- [What you should do] Identify, in the records below, every line where the string "none" appears, and copy each such line.

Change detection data

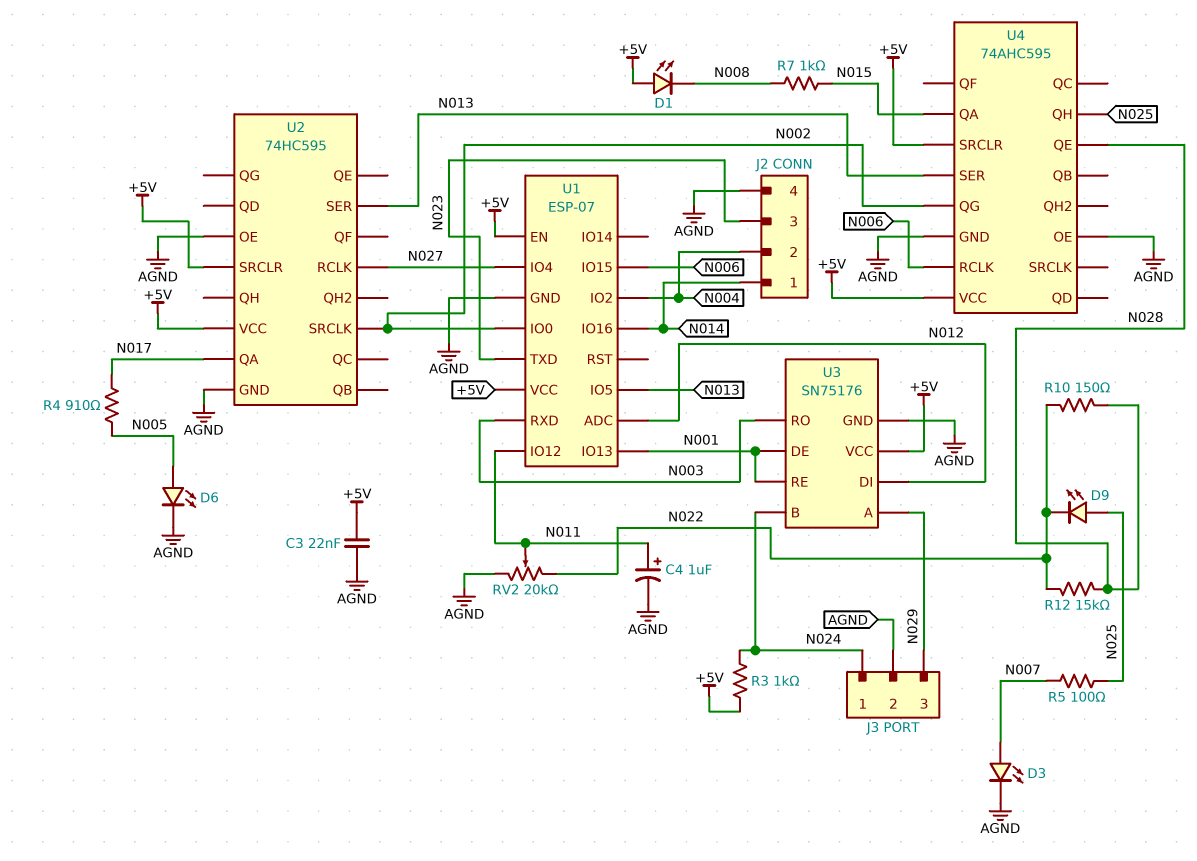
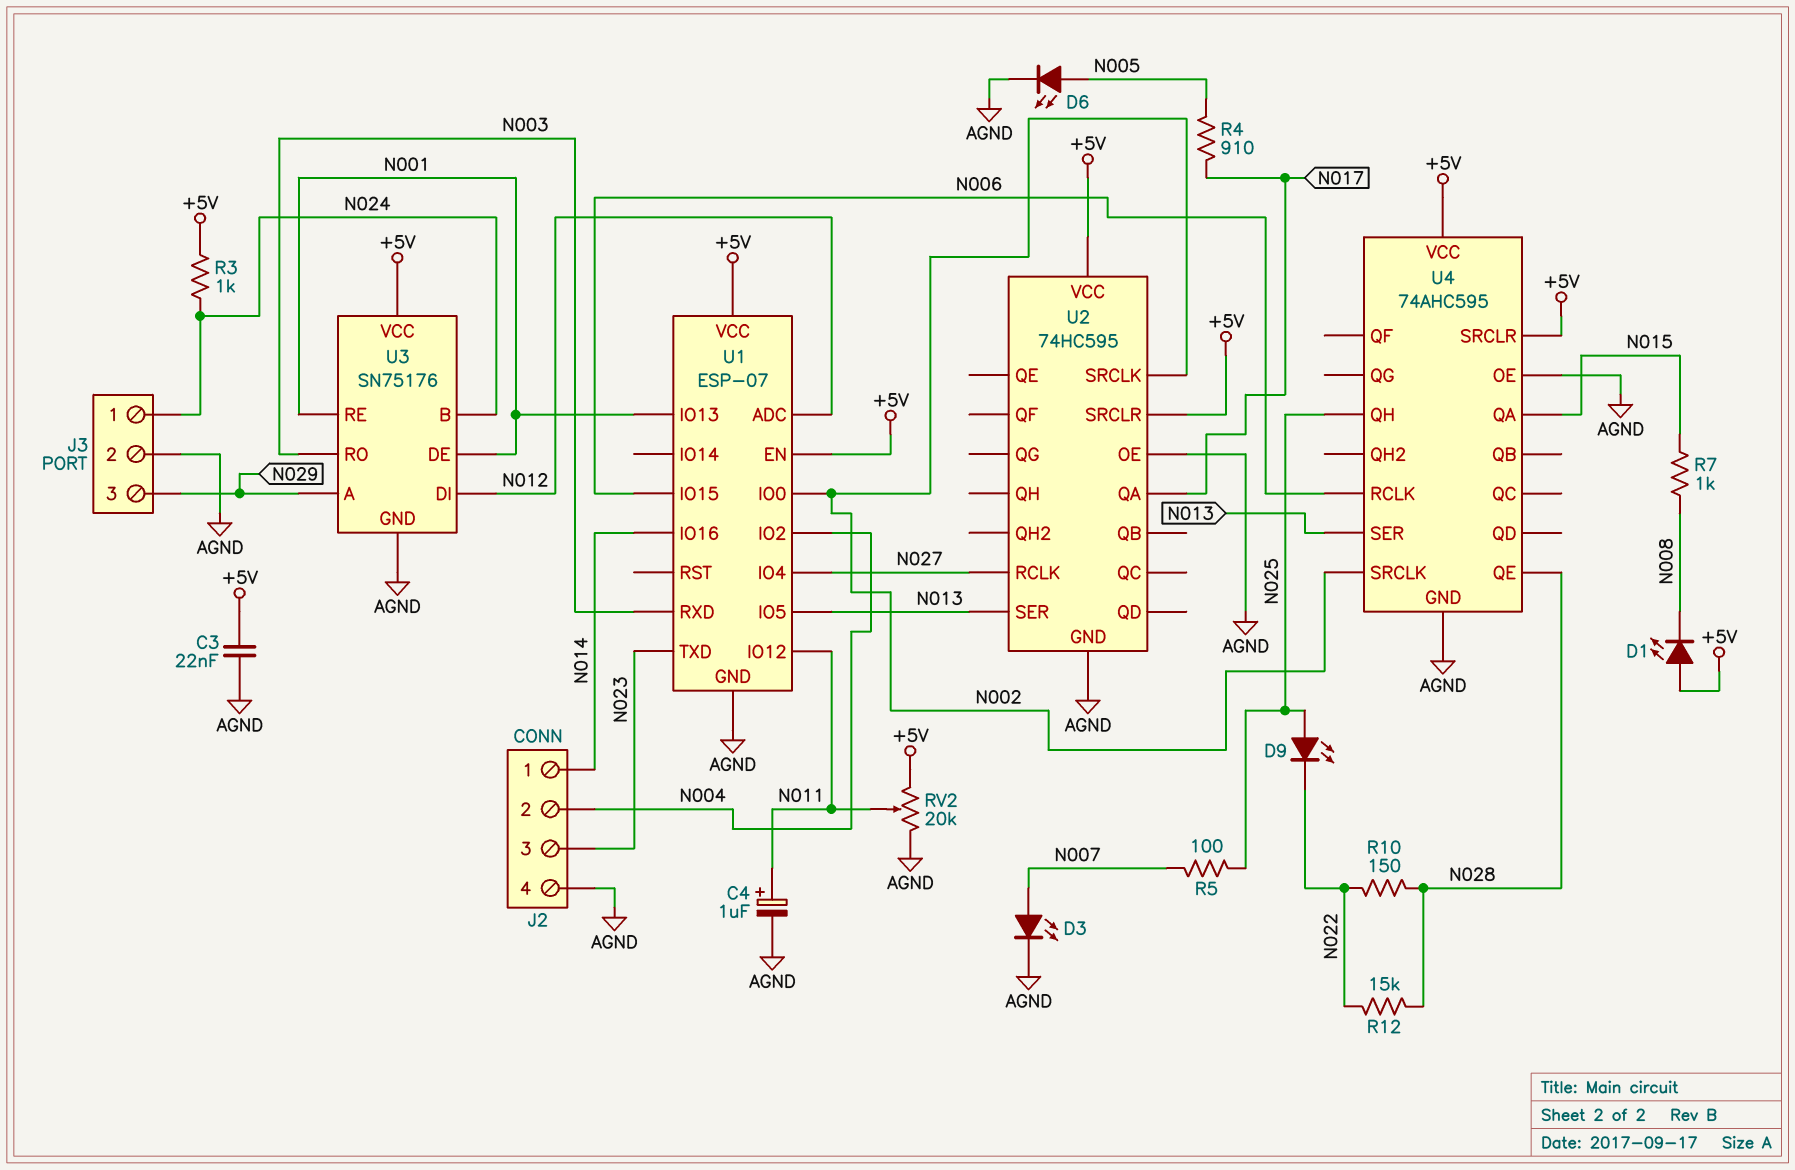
RV2: 20k (AGND, N022, wiper N011) -> 20k (+5V, AGND, wiper N011)
U4 pin QG: N002 -> none
U4 pin SRCLK: none -> N002

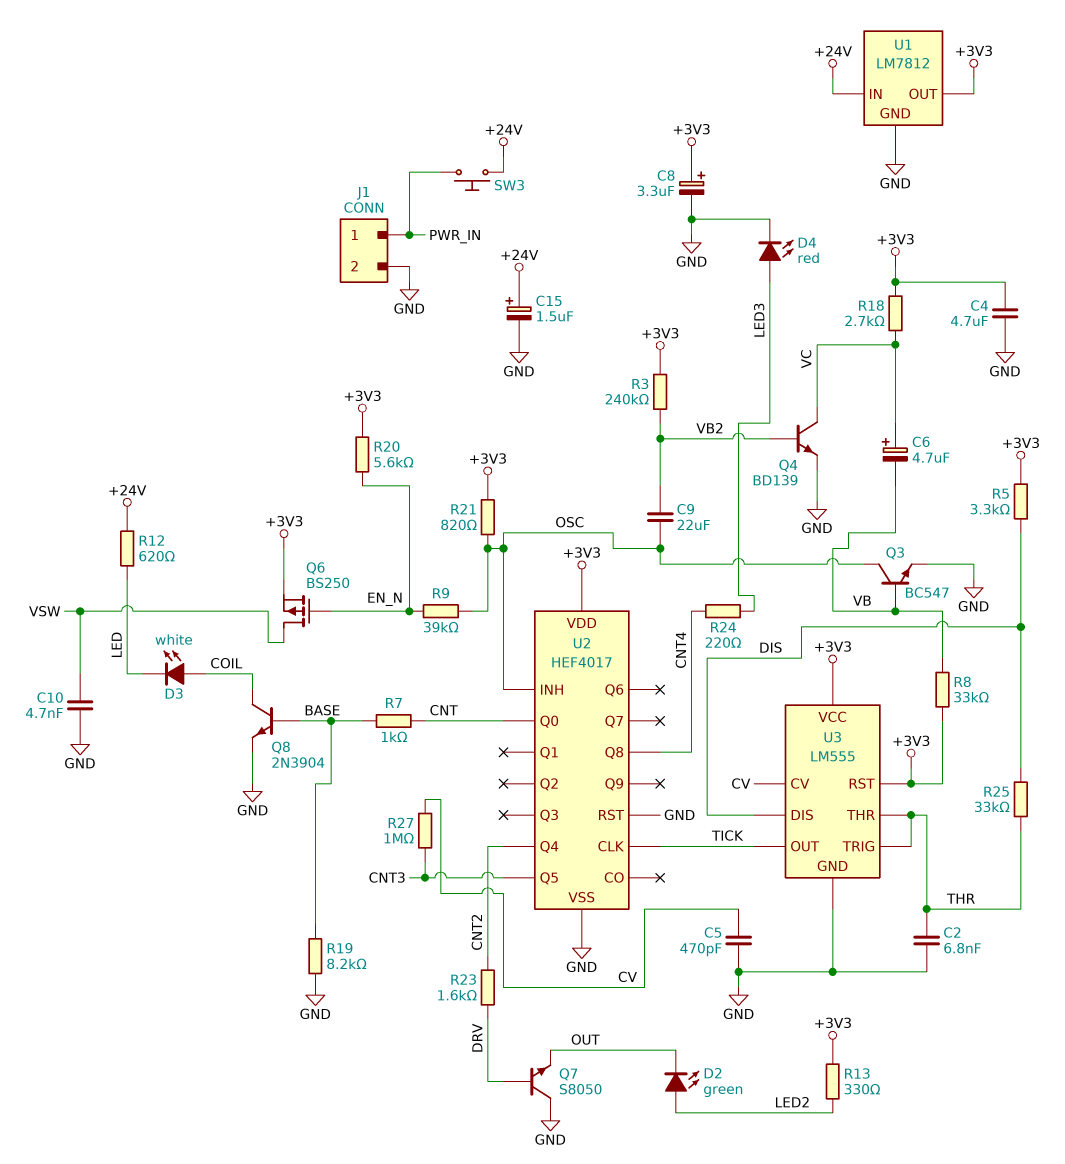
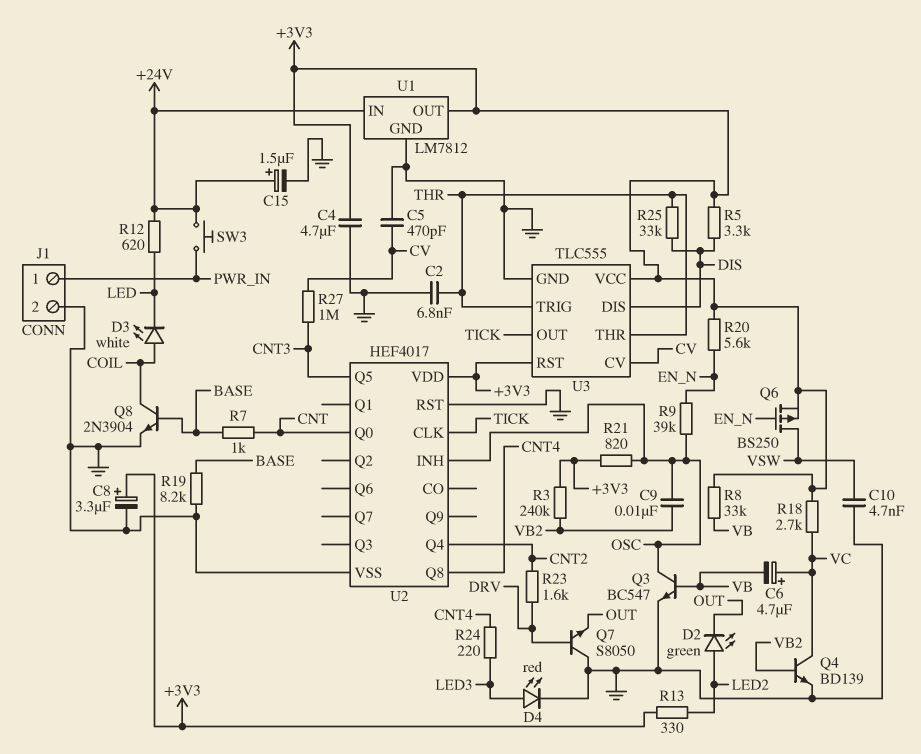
C9: 22uF (OSC, VB2) -> 10nF (OSC, VB2)
U3: LM555 -> TLC555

- [Answer to this problem]
U4 pin QG: N002 -> none
U4 pin SRCLK: none -> N002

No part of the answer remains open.